Instructions for the task: Copy out each line below containing "brown".
BEGIN Records
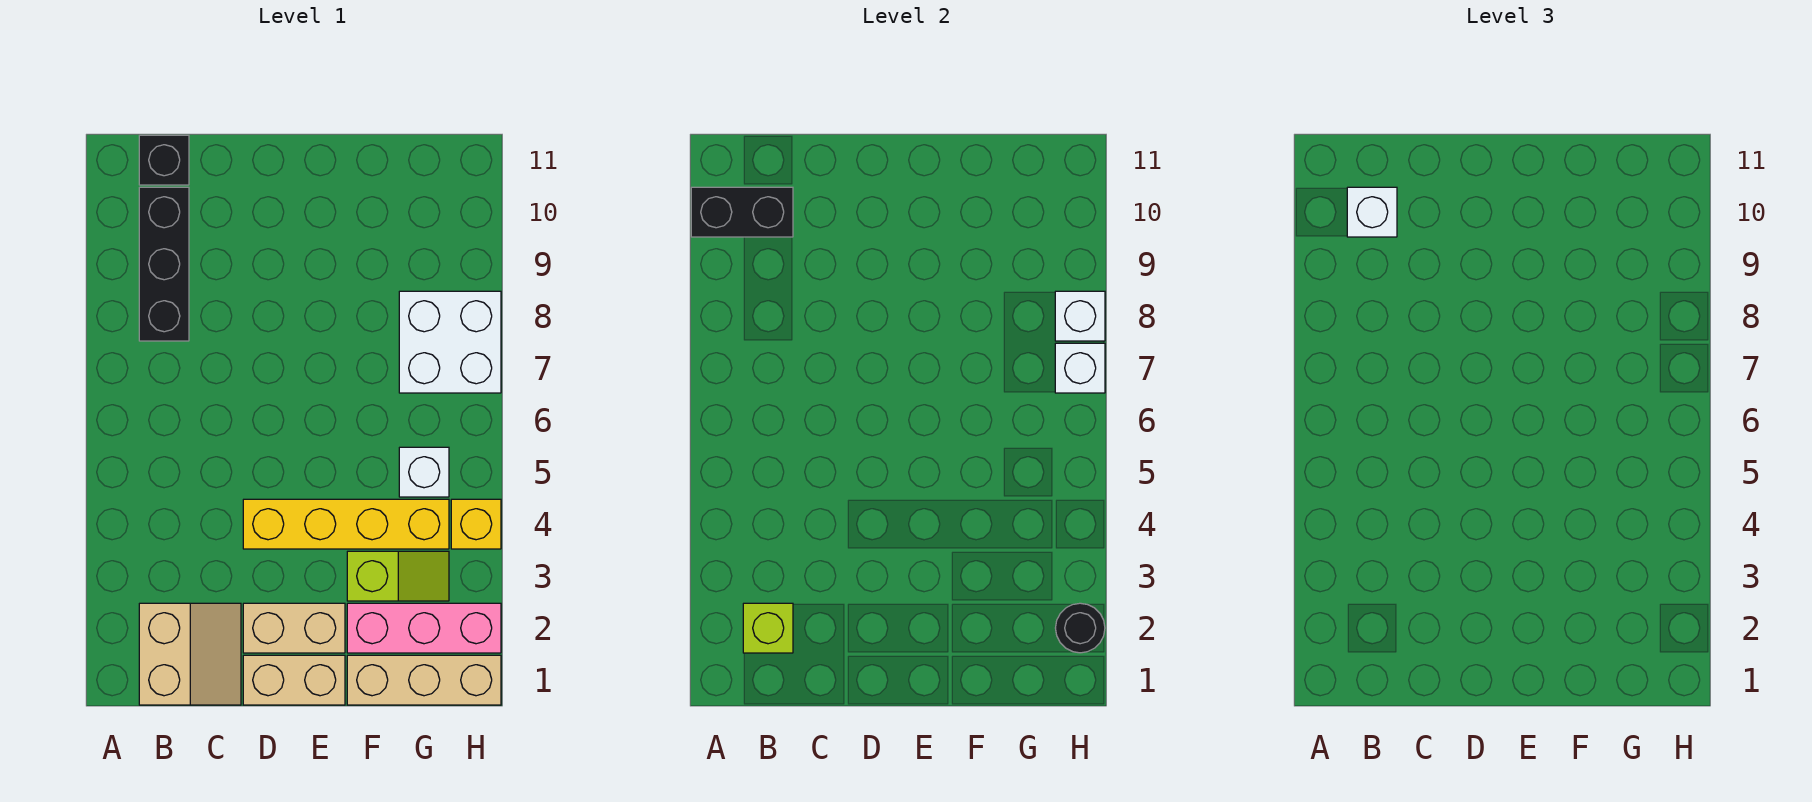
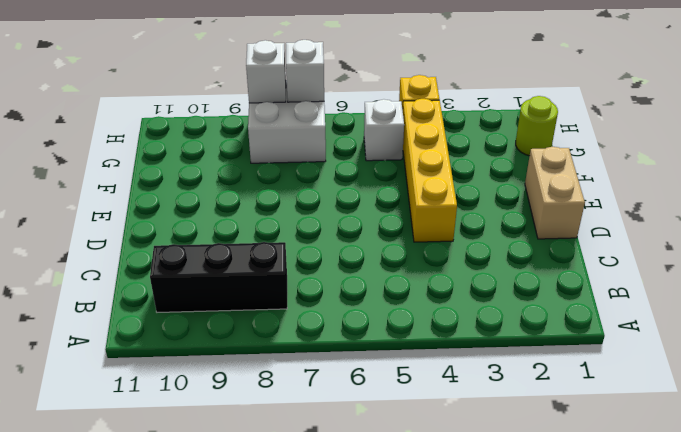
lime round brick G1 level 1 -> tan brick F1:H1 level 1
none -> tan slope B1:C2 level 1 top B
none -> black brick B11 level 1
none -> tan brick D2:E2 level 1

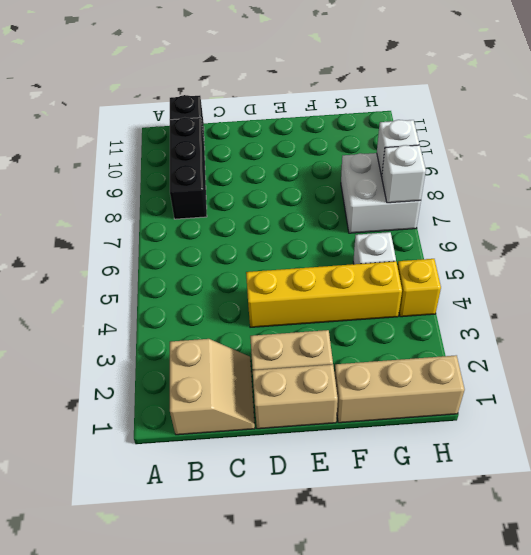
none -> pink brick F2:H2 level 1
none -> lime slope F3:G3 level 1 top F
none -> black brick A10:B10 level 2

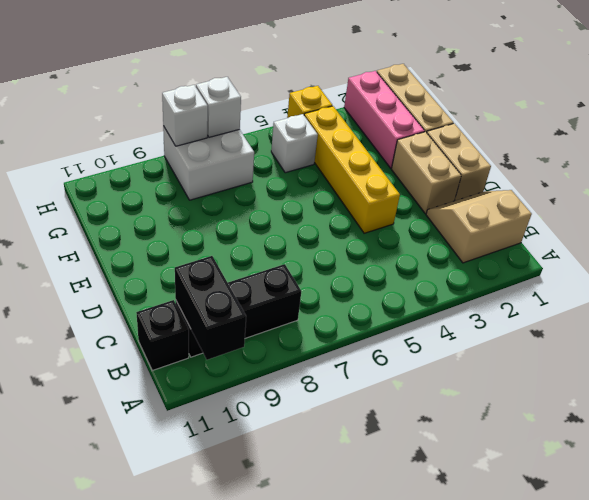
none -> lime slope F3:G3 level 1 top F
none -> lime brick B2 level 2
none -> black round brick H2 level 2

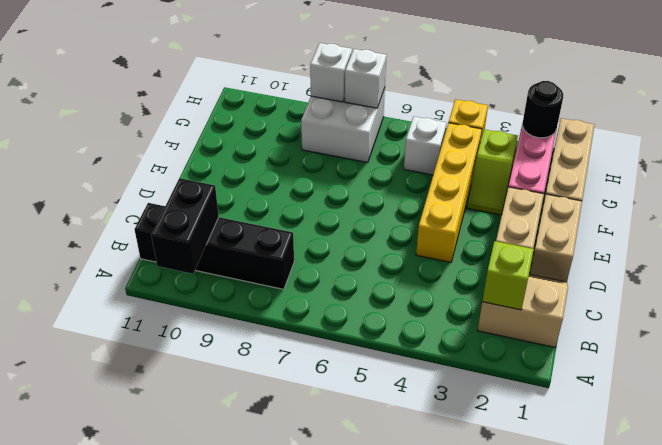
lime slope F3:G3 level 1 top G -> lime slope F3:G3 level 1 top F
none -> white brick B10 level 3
END Records
BEGIN Records
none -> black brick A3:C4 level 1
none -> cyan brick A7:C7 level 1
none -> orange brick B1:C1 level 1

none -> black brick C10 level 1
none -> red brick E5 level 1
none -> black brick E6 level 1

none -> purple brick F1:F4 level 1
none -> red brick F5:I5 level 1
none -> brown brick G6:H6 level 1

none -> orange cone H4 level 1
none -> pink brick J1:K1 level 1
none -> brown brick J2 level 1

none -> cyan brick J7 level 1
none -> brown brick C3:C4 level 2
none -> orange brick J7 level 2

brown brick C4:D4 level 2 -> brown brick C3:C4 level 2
END Records
Your solution:
none -> brown brick G6:H6 level 1
none -> brown brick J2 level 1
none -> brown brick C3:C4 level 2
brown brick C4:D4 level 2 -> brown brick C3:C4 level 2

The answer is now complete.